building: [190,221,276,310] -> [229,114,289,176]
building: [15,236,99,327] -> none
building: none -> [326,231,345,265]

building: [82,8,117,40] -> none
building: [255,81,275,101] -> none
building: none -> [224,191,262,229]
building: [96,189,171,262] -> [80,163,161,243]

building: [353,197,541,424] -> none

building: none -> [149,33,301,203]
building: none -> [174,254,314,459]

==============================

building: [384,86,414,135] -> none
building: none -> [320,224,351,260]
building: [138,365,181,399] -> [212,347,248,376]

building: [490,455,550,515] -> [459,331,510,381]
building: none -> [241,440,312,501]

==============================

**Assignment**: For the lines above, output exactly those from the line containing "building: [190,221,276,310] ->" through the line containing "building: none -> [174,254,314,459]", and skip the others.

**The answer**:
building: [190,221,276,310] -> [229,114,289,176]
building: [15,236,99,327] -> none
building: none -> [326,231,345,265]

building: [82,8,117,40] -> none
building: [255,81,275,101] -> none
building: none -> [224,191,262,229]
building: [96,189,171,262] -> [80,163,161,243]

building: [353,197,541,424] -> none

building: none -> [149,33,301,203]
building: none -> [174,254,314,459]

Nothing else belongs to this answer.